Exercise details:
In the entries below, filter for the word "degrees" and copy every matching line.

(Before-and-after scene images)
Segment Open
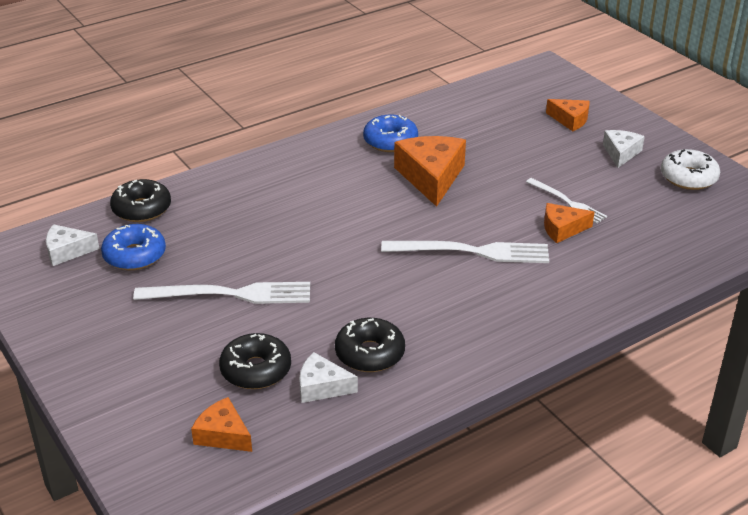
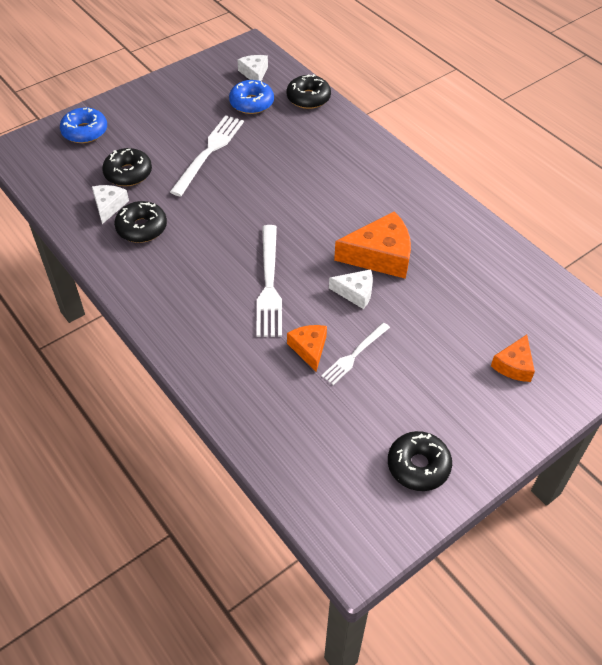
camera: 85 degrees right, 15 degrees up
(223, 435) = (69, 165): orange cheese -> none
(229, 294) = (209, 152): white fork -> white fork turned 150 degrees counterclockwise
(390, 141) = (435, 226): blue donut -> blue donut (85, 132)
(621, 153) = (455, 406): white cheese -> white cheese (355, 292)
(688, 177) = (418, 466): white donut -> black donut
Segment Closed
Written solution:
camera: 85 degrees right, 15 degrees up
(229, 294) = (209, 152): white fork -> white fork turned 150 degrees counterclockwise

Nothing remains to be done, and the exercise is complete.